Assigned task → Below is a set of records; reproduce them exactly without their pictures.

=== Section Start ===

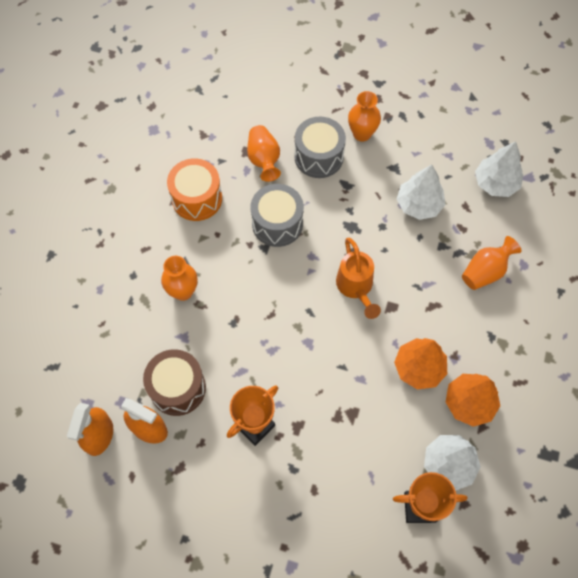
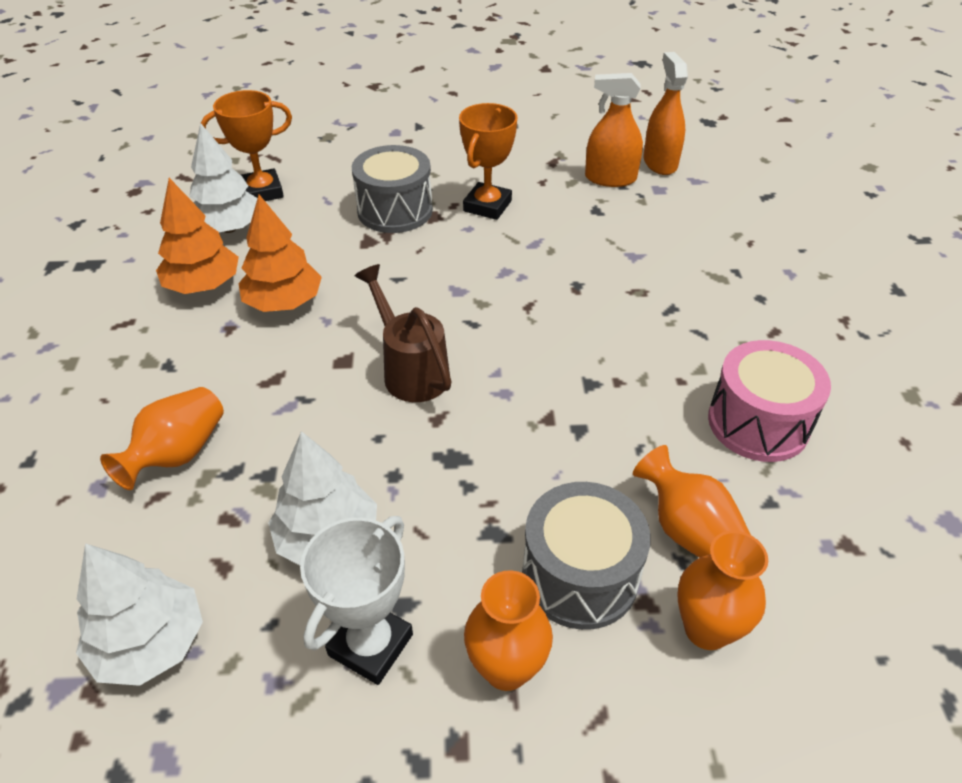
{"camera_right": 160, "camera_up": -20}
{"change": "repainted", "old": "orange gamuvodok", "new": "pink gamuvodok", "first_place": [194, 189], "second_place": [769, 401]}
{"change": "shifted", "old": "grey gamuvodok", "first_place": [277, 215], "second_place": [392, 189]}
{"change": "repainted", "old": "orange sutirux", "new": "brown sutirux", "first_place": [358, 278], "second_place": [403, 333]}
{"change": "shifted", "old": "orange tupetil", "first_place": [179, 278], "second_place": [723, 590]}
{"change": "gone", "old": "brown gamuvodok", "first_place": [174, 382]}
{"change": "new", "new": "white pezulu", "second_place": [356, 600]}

=== Section End ===

Solved exercise →
{"camera_right": 160, "camera_up": -20}
{"change": "repainted", "old": "orange gamuvodok", "new": "pink gamuvodok", "first_place": [194, 189], "second_place": [769, 401]}
{"change": "shifted", "old": "grey gamuvodok", "first_place": [277, 215], "second_place": [392, 189]}
{"change": "repainted", "old": "orange sutirux", "new": "brown sutirux", "first_place": [358, 278], "second_place": [403, 333]}
{"change": "shifted", "old": "orange tupetil", "first_place": [179, 278], "second_place": [723, 590]}
{"change": "gone", "old": "brown gamuvodok", "first_place": [174, 382]}
{"change": "new", "new": "white pezulu", "second_place": [356, 600]}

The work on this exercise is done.